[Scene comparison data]
····················
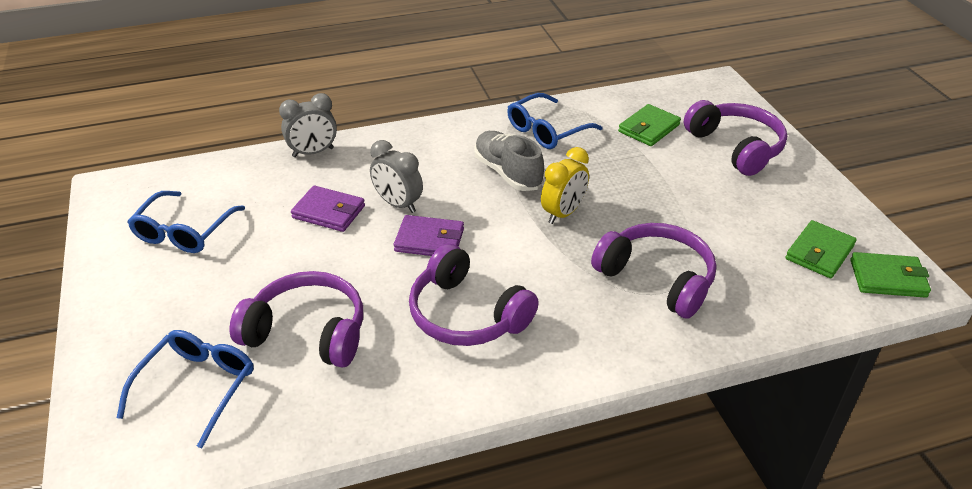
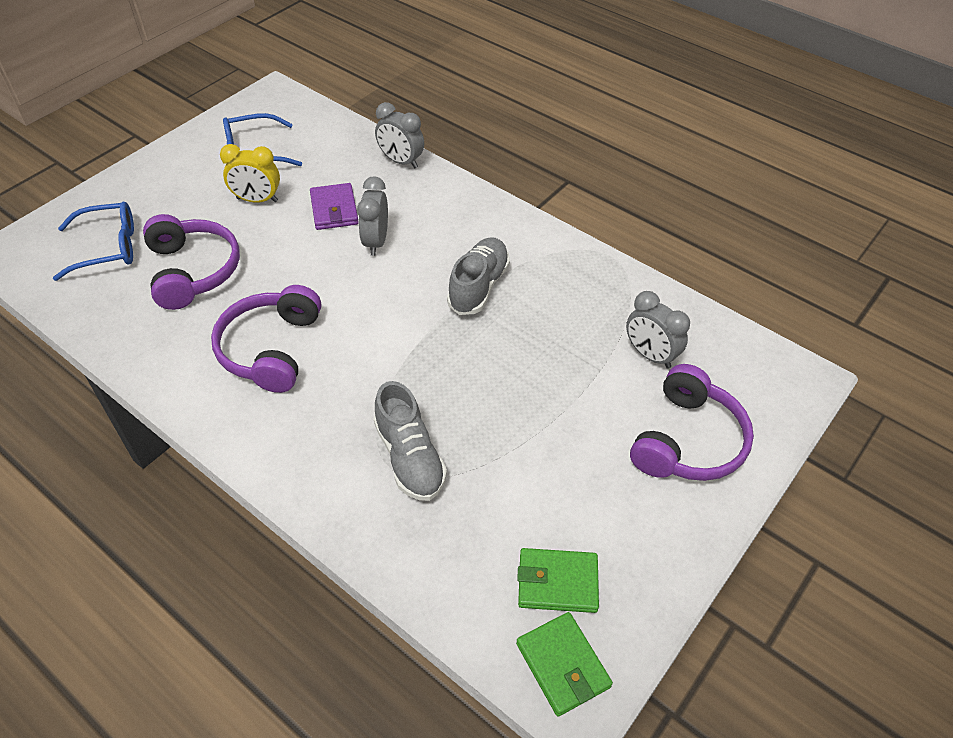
camera: 55 degrees right, 10 degrees up
(429, 240) = (345, 283): purple wallet -> none
(546, 131) = (569, 282): blue glasses -> none
(563, 213) = (451, 350): yellow clock -> yellow clock (257, 200)
(649, 128) = (650, 355): green wallet -> grey clock
(657, 278) = (410, 457): purple headphones -> grey shoe

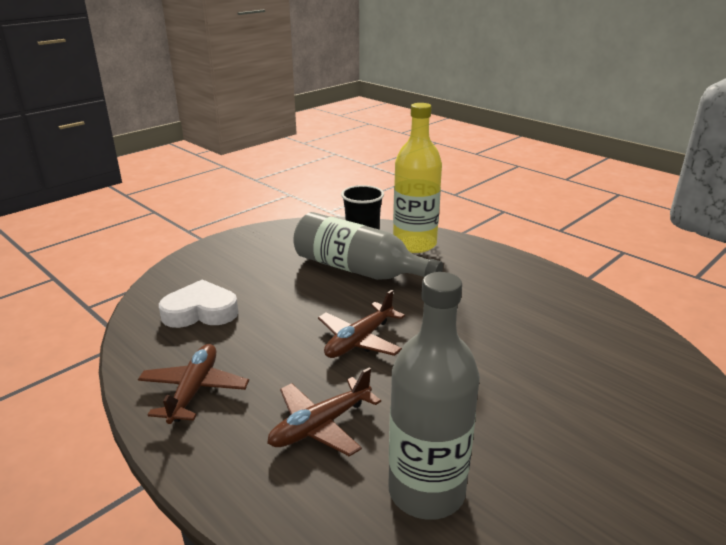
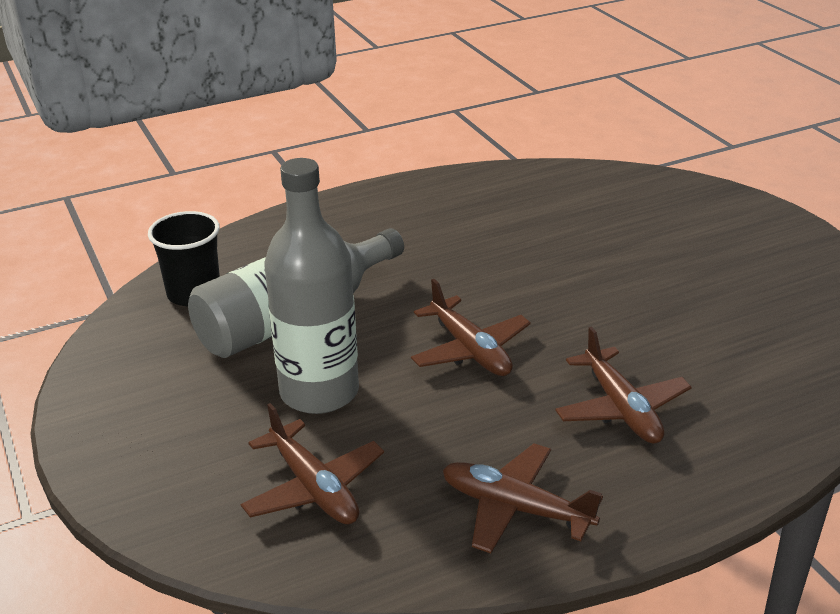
camera: 70 degrees left, 5 degrees up
(200, 312) = (314, 488): white heart -> brown plane
(414, 244) = (258, 256): yellow bottle -> none
(426, 491) = (734, 358): grey bottle -> grey bottle (319, 392)

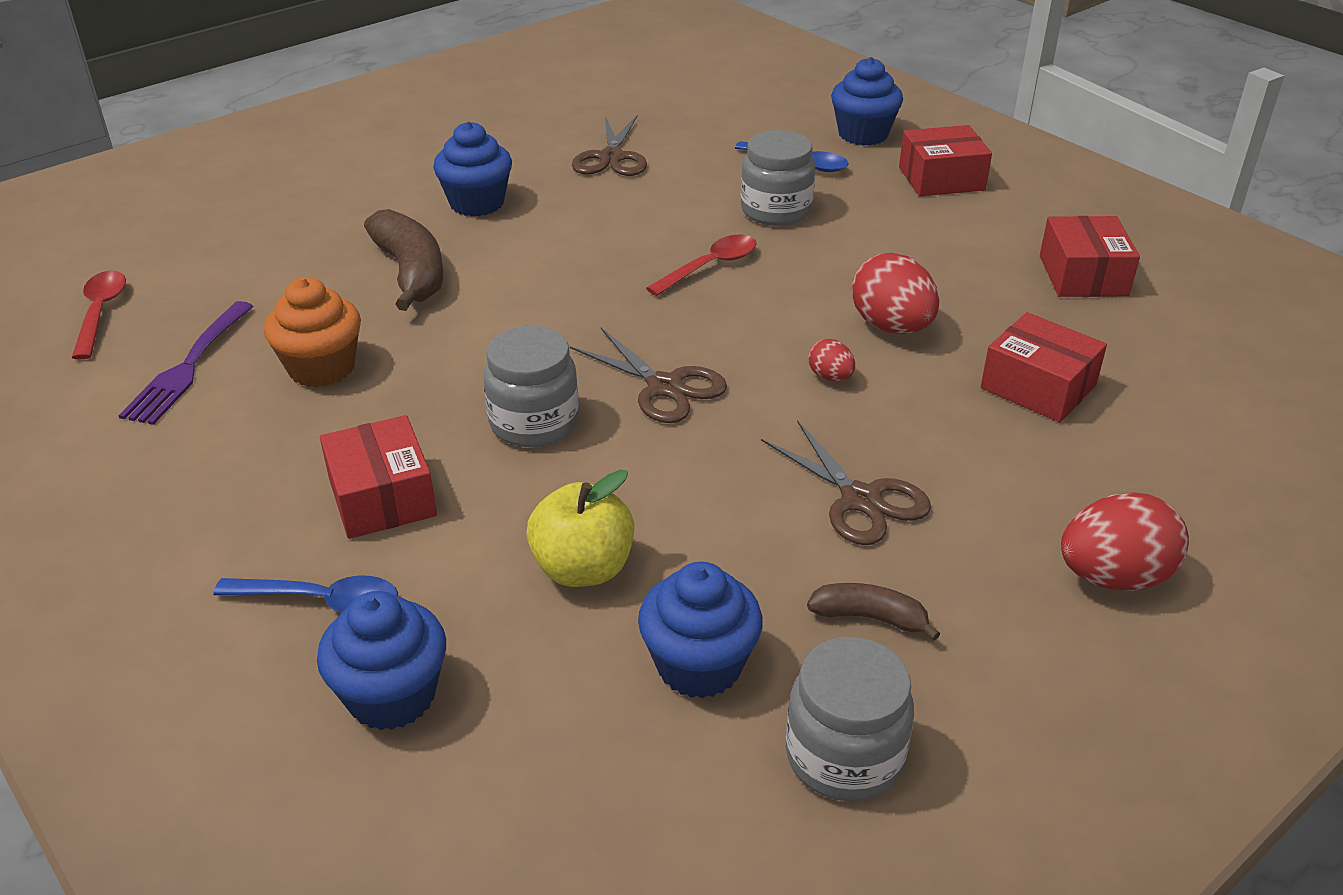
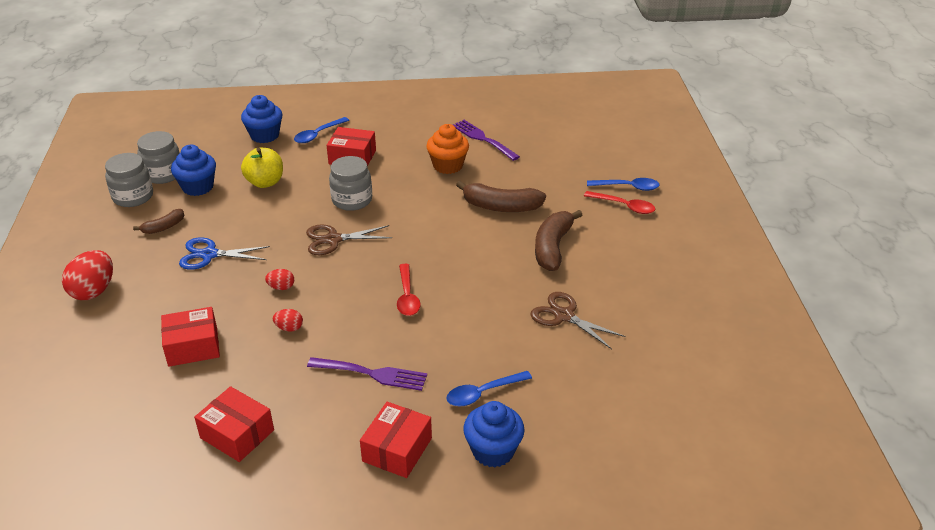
camera: 125 degrees right, 0 degrees up
(100, 313) = (547, 129): red spoon -> red spoon (624, 206)
(259, 194) = (627, 187): none -> blue spoon
(477, 203) = (553, 247): blue cupcake -> brown banana
(776, 211) = (436, 350): grey jar -> grey jar (163, 174)
(860, 499) = (209, 254): brown scissors -> blue scissors
(871, 233) = (372, 374): none -> purple fork
(891, 327) = (289, 328): red egg -> red egg, size x0.50

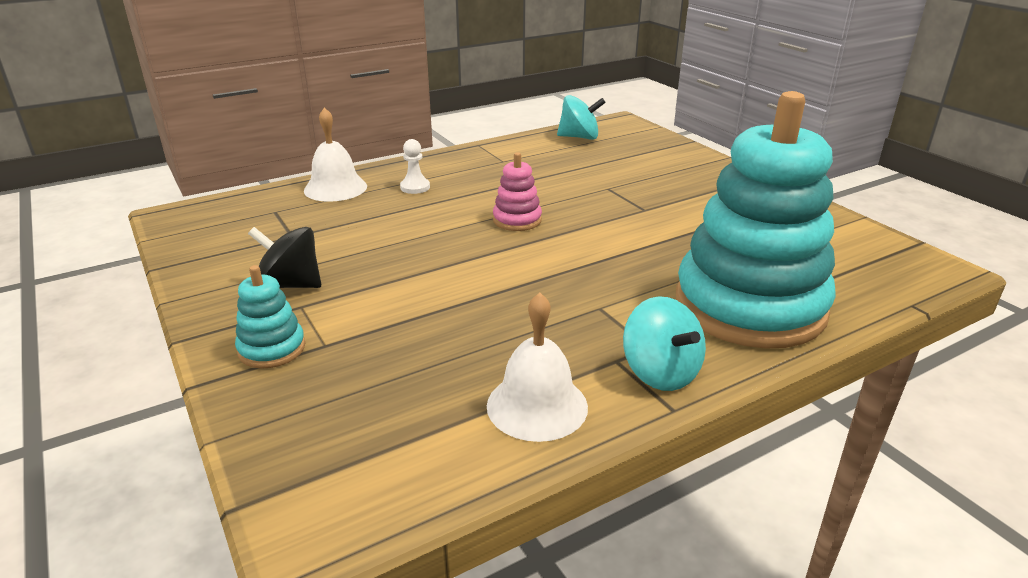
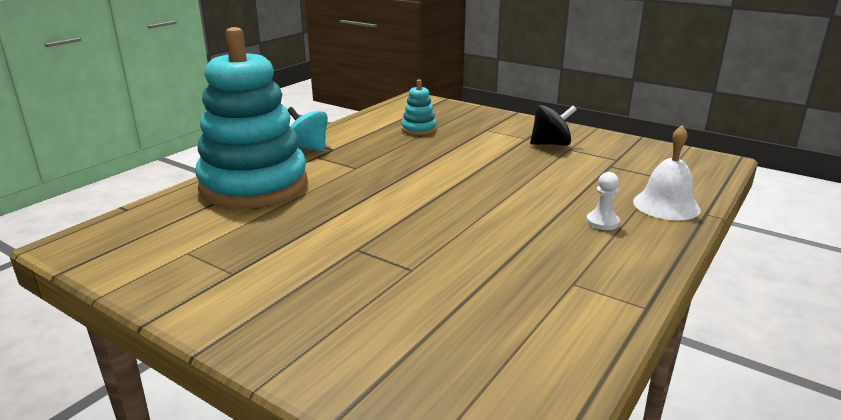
camera: 155 degrees right, 5 degrees down
(272, 349) = (507, 124): turquoise stacking toy -> turquoise stacking toy (419, 129)
(517, 220) = (467, 210): pink stacking toy -> none
(537, 405) = (363, 130): white bell -> none
(579, 137) = (530, 373): turquoise spinning top -> none

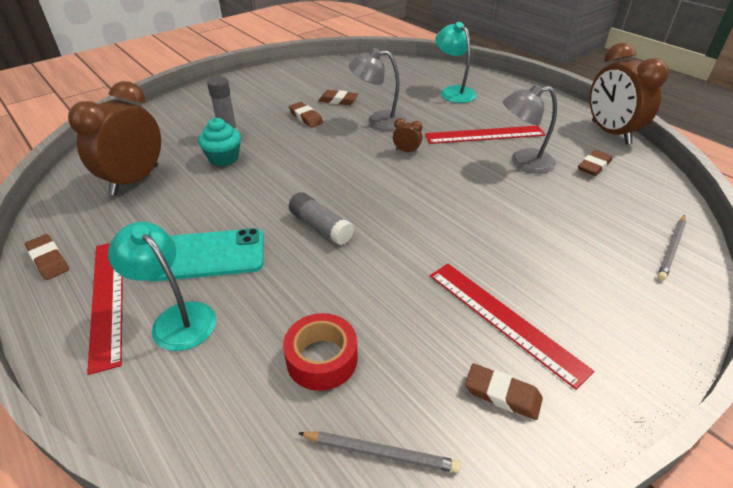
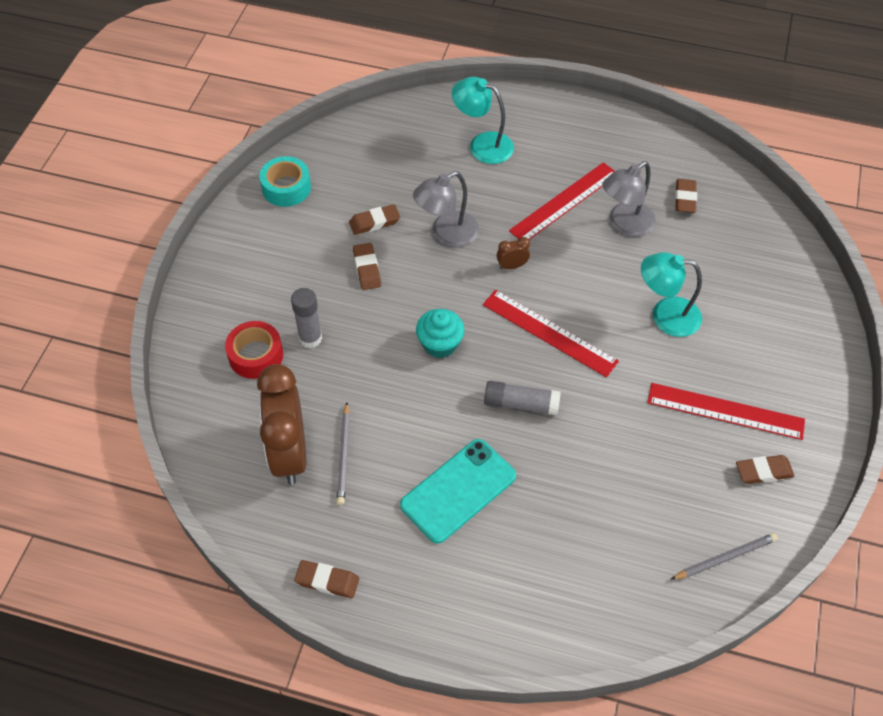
camera: 35 degrees left, 15 degrees up
(107, 299) = (427, 579): red ruler -> red ruler (549, 333)
(176, 318) = (500, 558): turquoise lamp -> turquoise lamp (665, 316)
(224, 158) = (345, 374): turquoise cupcake -> turquoise cupcake (440, 344)
(306, 71) = (286, 188): none -> turquoise tape
(306, 117) = (367, 269): brown eraser -> brown eraser turned 60 degrees clockwise
(322, 359) = (634, 520): red tape -> red tape (256, 355)
(610, 133) = (671, 140): brown clock -> none
(672, 249) = (793, 271): grey pencil -> grey pencil (344, 455)

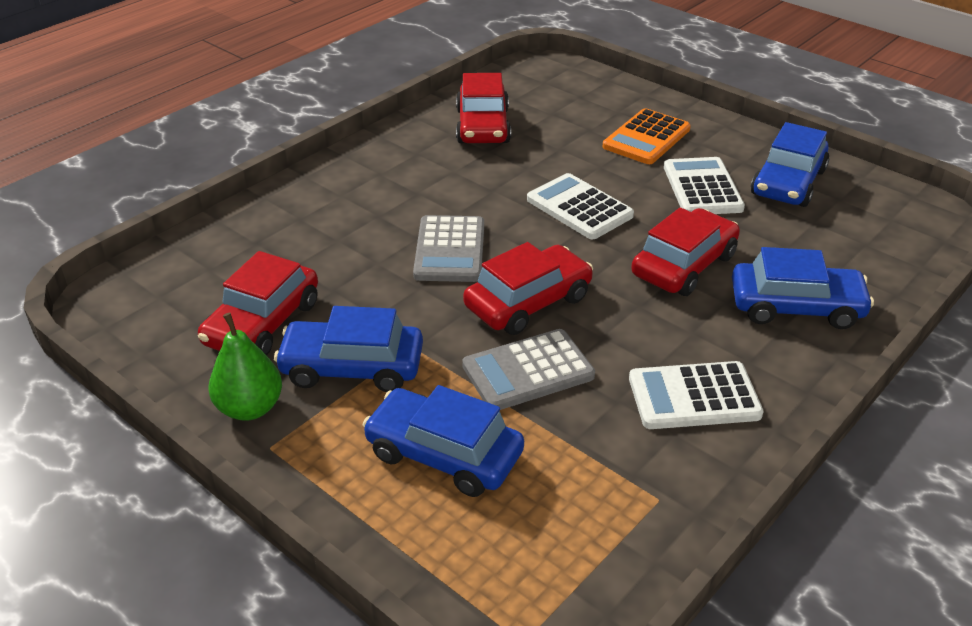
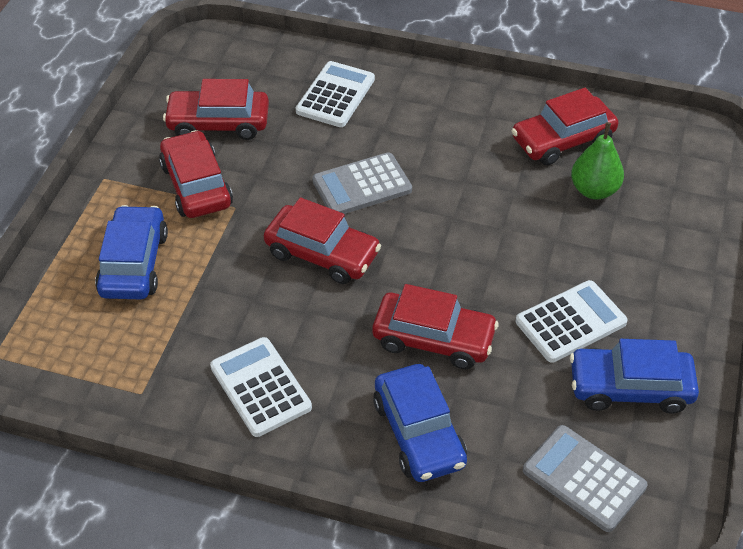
camera: 65 degrees right, 10 degrees up
(250, 408) = (134, 154): green pear -> green pear (594, 190)
(352, 367) = (196, 185): blue car -> red car
(528, 371) = (240, 279): grey calculator -> grey calculator (584, 478)
(579, 208) = (475, 245): white calculator -> white calculator (335, 95)
(646, 138) = (632, 258): orange calculator -> none

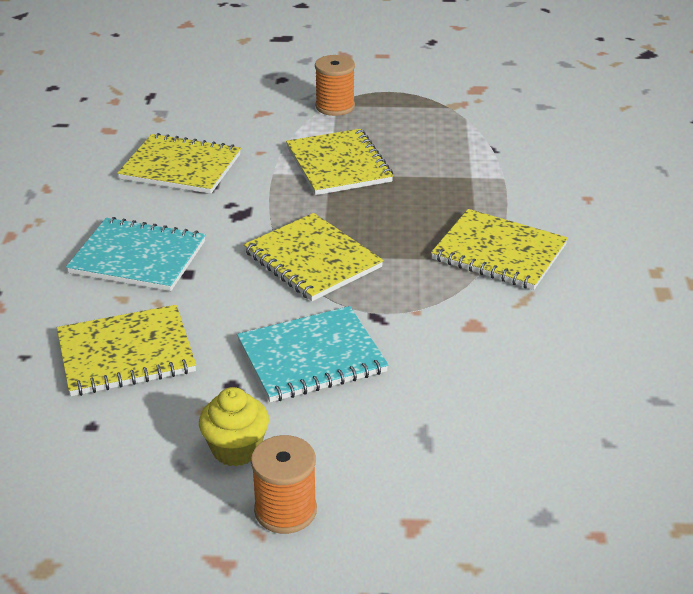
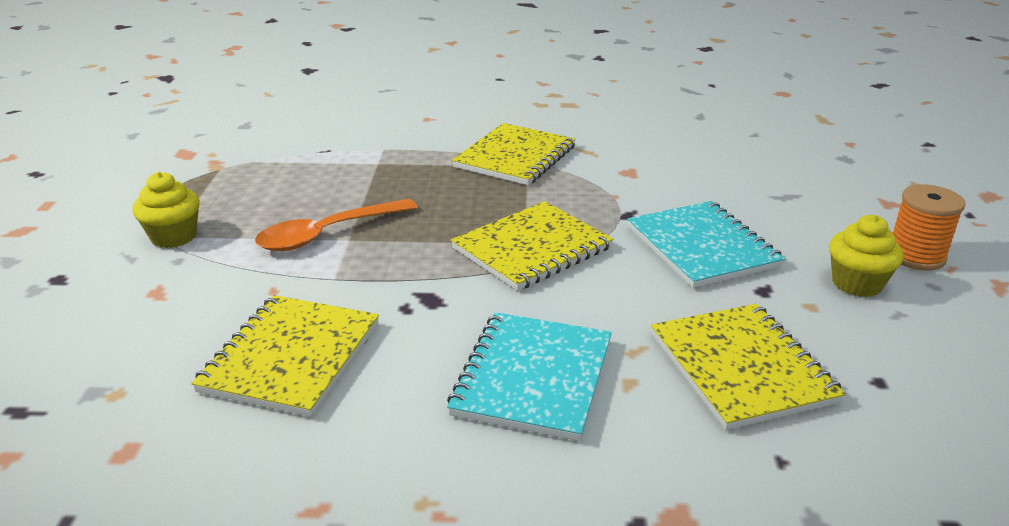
camera: 90 degrees left, 5 degrees down
(335, 106) = (174, 237): orange spool -> yellow cupcake
(338, 165) = (328, 234): yellow notebook -> orange spoon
····················
> [WORK INSTRUCTIONS] Write out exactly the lines from the line holding "(306, 71) = (286, 188): none" through the last line of the records above, inclusive, and nothing more. Leave out the pictures.

> [RESULT OF THIS TASK]
(306, 71) = (286, 188): none -> turquoise tape
(306, 117) = (367, 269): brown eraser -> brown eraser turned 60 degrees clockwise
(322, 359) = (634, 520): red tape -> red tape (256, 355)
(610, 133) = (671, 140): brown clock -> none
(672, 249) = (793, 271): grey pencil -> grey pencil (344, 455)

camera: 65 degrees right, 10 degrees up
(250, 408) = (134, 154): green pear -> green pear (594, 190)
(352, 367) = (196, 185): blue car -> red car
(528, 371) = (240, 279): grey calculator -> grey calculator (584, 478)
(579, 208) = (475, 245): white calculator -> white calculator (335, 95)
(646, 138) = (632, 258): orange calculator -> none

camera: 90 degrees left, 5 degrees down
(335, 106) = (174, 237): orange spool -> yellow cupcake
(338, 165) = (328, 234): yellow notebook -> orange spoon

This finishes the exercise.